### SUPPLIED ENTRIES ###
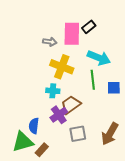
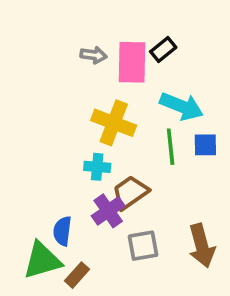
gray arrow: (50, 42) -> (94, 55), moved
blue square: (114, 88) -> (205, 145), moved
brown arrow: (110, 134) -> (202, 246), turned -45

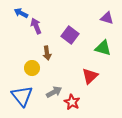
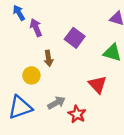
blue arrow: (21, 13) -> (19, 13), turned 32
red triangle: (90, 76) -> (97, 85), turned -30
blue triangle: (22, 96) -> (20, 107), turned 50

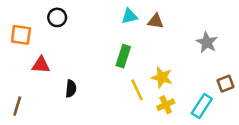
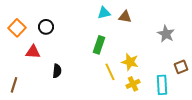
black circle: (57, 17) -> (46, 27), moved
orange square: (21, 35) -> (17, 28), turned 36
cyan rectangle: (202, 106) -> (162, 85), turned -36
###
**WORK REQUEST**:
Write out each line of the data exactly; the images should be left out.

**ANSWER FOR THE TASK**:
gray arrow: (50, 42) -> (94, 55), moved
blue square: (114, 88) -> (205, 145), moved
brown arrow: (110, 134) -> (202, 246), turned -45

blue arrow: (21, 13) -> (19, 13), turned 32
red triangle: (90, 76) -> (97, 85), turned -30
blue triangle: (22, 96) -> (20, 107), turned 50

black circle: (57, 17) -> (46, 27), moved
orange square: (21, 35) -> (17, 28), turned 36
cyan rectangle: (202, 106) -> (162, 85), turned -36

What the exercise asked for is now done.